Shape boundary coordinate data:
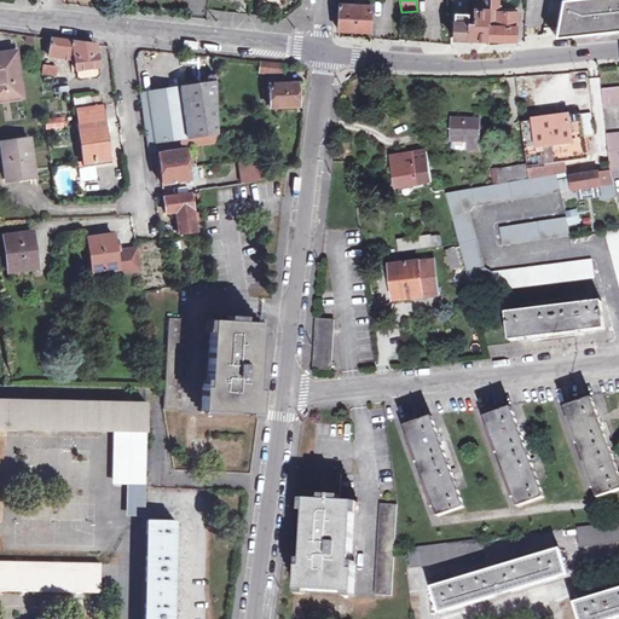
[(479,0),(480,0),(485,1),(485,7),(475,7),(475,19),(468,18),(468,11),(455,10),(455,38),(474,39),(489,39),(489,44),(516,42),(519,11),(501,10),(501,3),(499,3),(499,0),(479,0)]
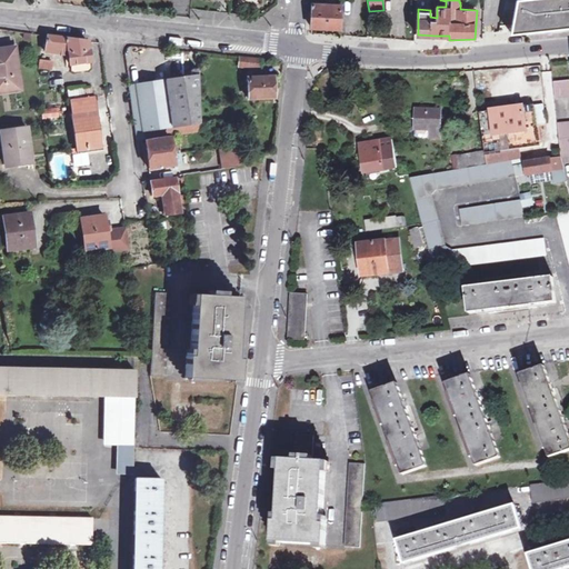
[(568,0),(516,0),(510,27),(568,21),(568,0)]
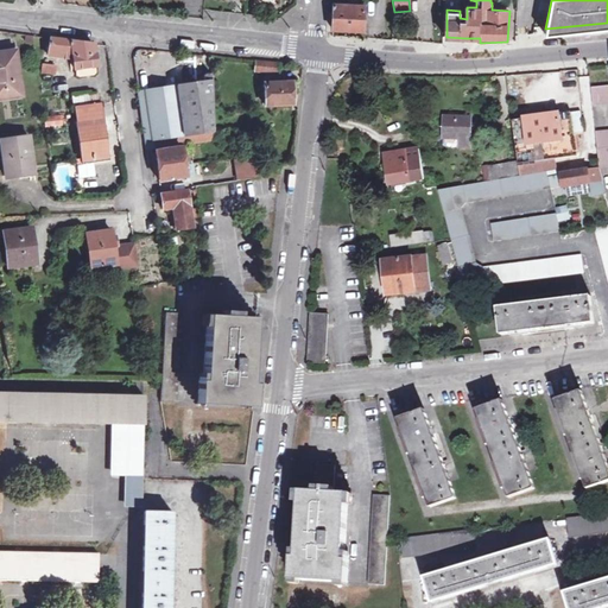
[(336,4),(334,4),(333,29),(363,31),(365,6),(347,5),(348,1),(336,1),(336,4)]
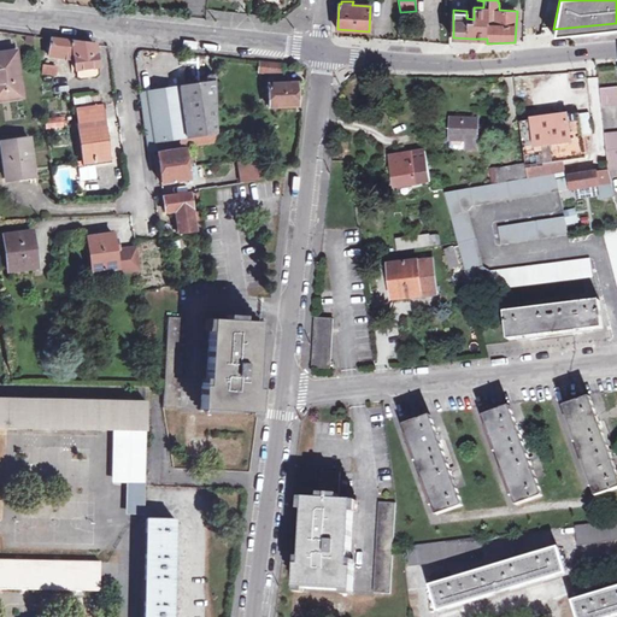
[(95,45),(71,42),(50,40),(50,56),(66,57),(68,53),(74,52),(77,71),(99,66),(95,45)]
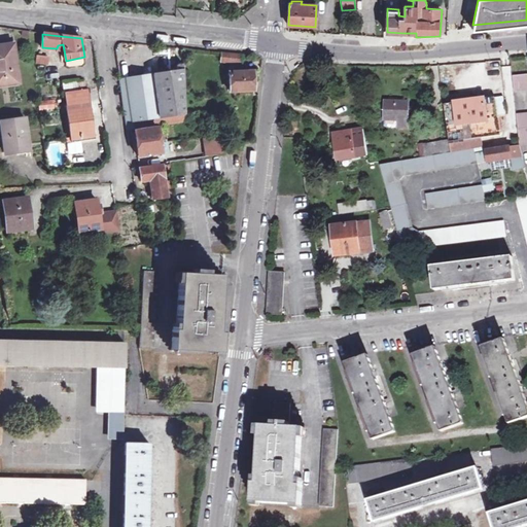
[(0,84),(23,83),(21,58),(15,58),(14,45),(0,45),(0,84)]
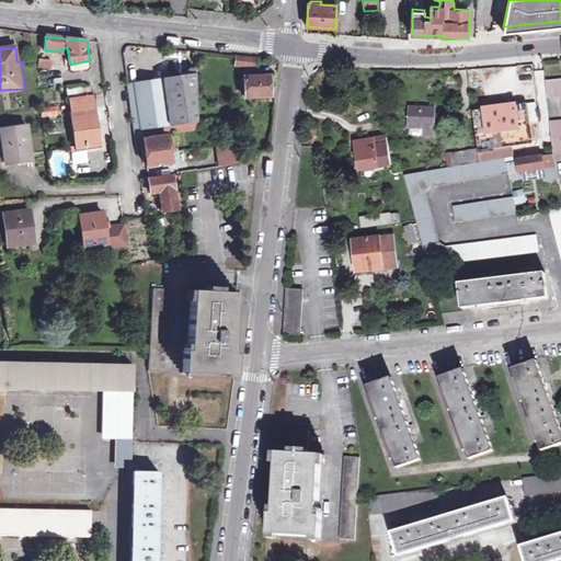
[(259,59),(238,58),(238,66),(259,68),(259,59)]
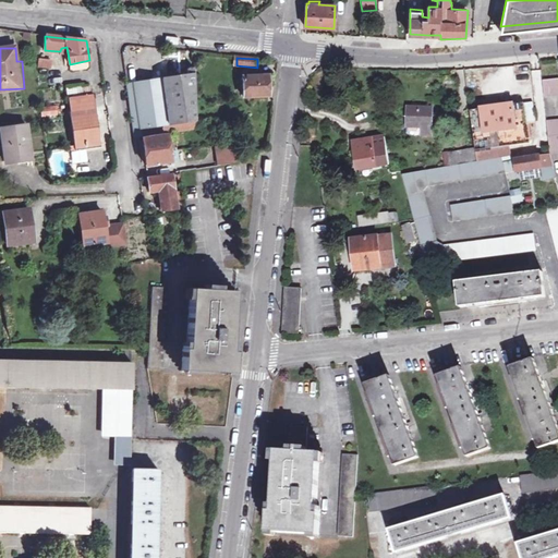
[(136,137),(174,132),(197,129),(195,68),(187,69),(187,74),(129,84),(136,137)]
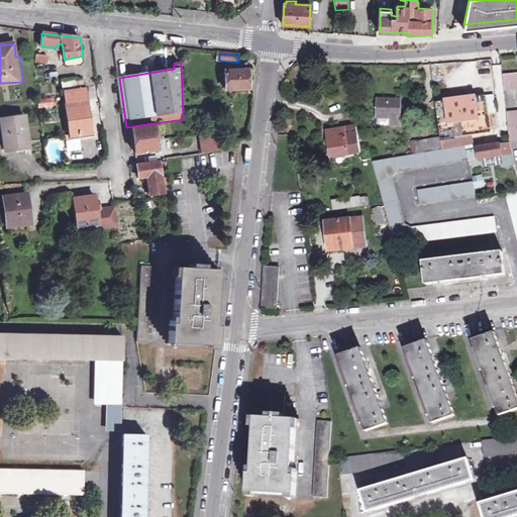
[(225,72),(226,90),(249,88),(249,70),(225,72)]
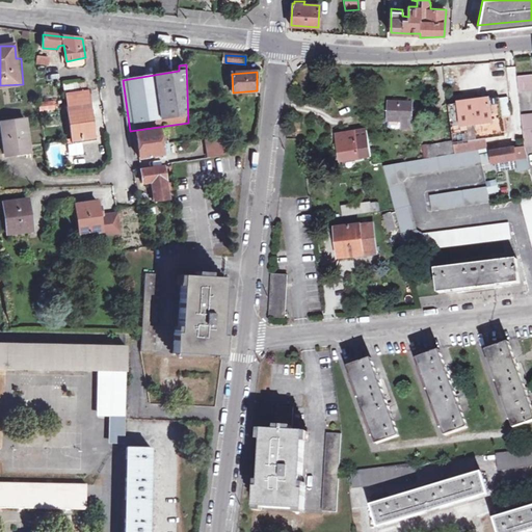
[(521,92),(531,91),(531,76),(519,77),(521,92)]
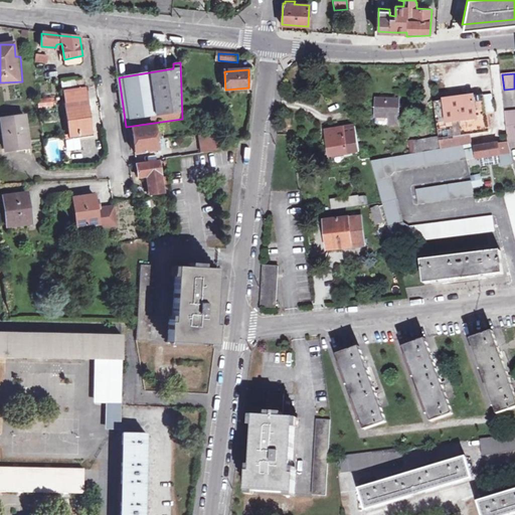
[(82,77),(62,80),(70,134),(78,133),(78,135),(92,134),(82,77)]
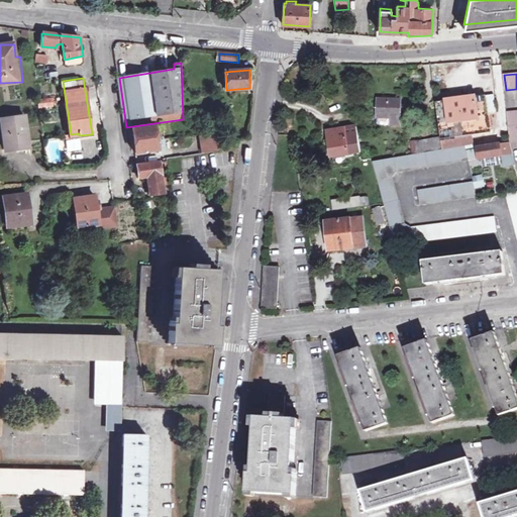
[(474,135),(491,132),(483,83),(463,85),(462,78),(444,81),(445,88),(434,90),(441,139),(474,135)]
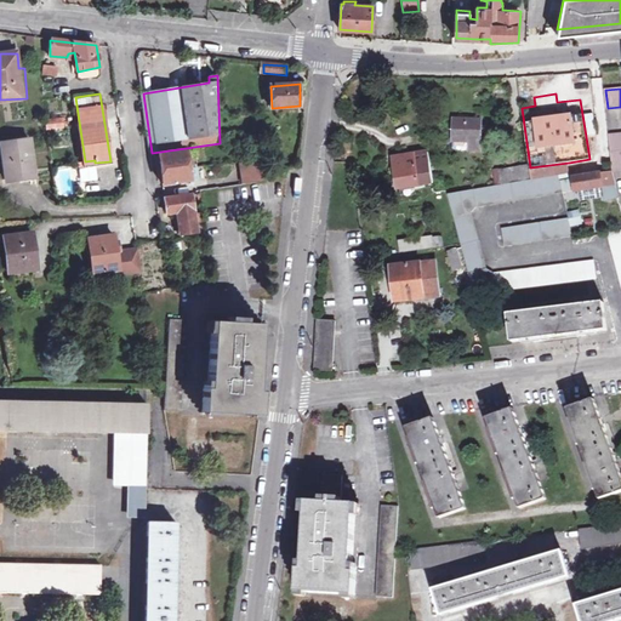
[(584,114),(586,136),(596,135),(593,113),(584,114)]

Description of the task:
What lines above run from the one with "[(568,0),(516,0),(510,27),(568,21),(568,0)]" to the one with "[(521,92),(531,91),(531,76),(519,77),(521,92)]"? Give them again exactly, ends included, and leave the pictures out.

Your response:
[(568,0),(516,0),(510,27),(568,21),(568,0)]
[(336,4),(334,4),(333,29),(363,31),(365,6),(347,5),(348,1),(336,1),(336,4)]
[(95,45),(71,42),(50,40),(50,56),(66,57),(68,53),(74,52),(77,71),(99,66),(95,45)]
[(0,84),(23,83),(21,58),(15,58),(14,45),(0,45),(0,84)]
[(259,59),(238,58),(238,66),(259,68),(259,59)]
[(136,137),(174,132),(197,129),(195,68),(187,69),(187,74),(129,84),(136,137)]
[(225,72),(226,90),(249,88),(249,70),(225,72)]
[(521,92),(531,91),(531,76),(519,77),(521,92)]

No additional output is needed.